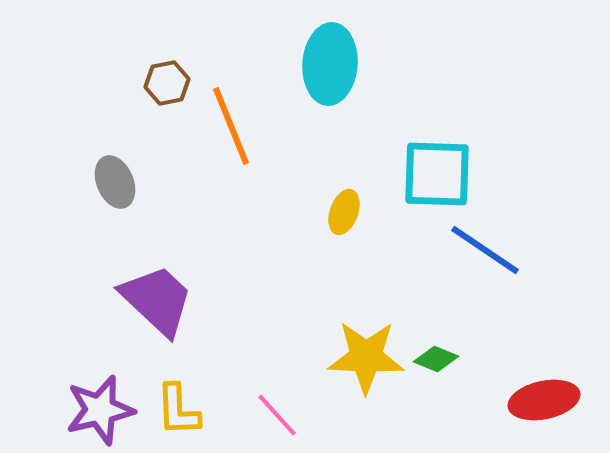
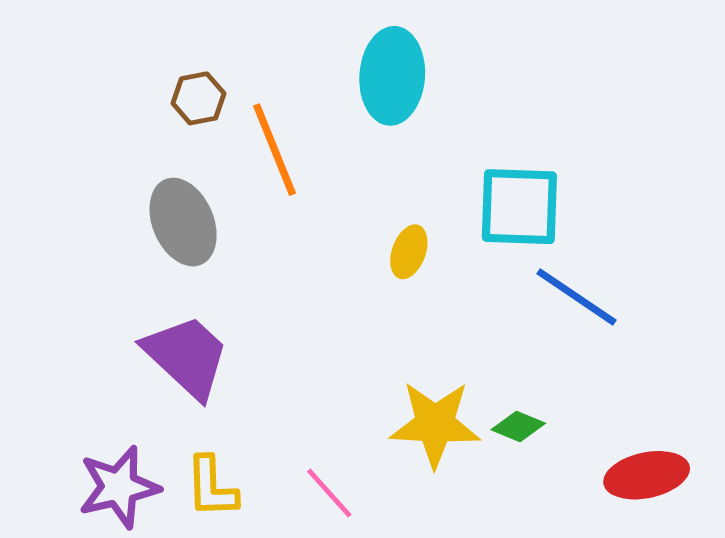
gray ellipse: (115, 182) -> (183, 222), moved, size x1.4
---
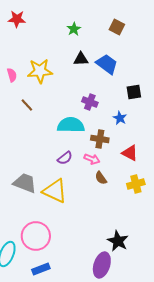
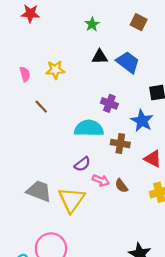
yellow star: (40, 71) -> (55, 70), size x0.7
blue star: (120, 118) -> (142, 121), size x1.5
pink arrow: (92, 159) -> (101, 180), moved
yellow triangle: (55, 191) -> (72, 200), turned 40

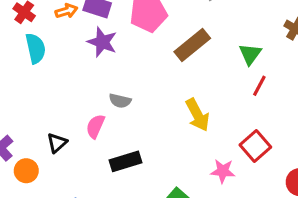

▶ **Task details**:
In the listing above, locate the line with "yellow star: (40, 71) -> (55, 70), size x0.7" and the line with "yellow triangle: (55, 191)", then extract exactly those lines and every line between them, and nothing more.

▶ **Reply to the task**:
yellow star: (40, 71) -> (55, 70), size x0.7
blue star: (120, 118) -> (142, 121), size x1.5
pink arrow: (92, 159) -> (101, 180), moved
yellow triangle: (55, 191) -> (72, 200), turned 40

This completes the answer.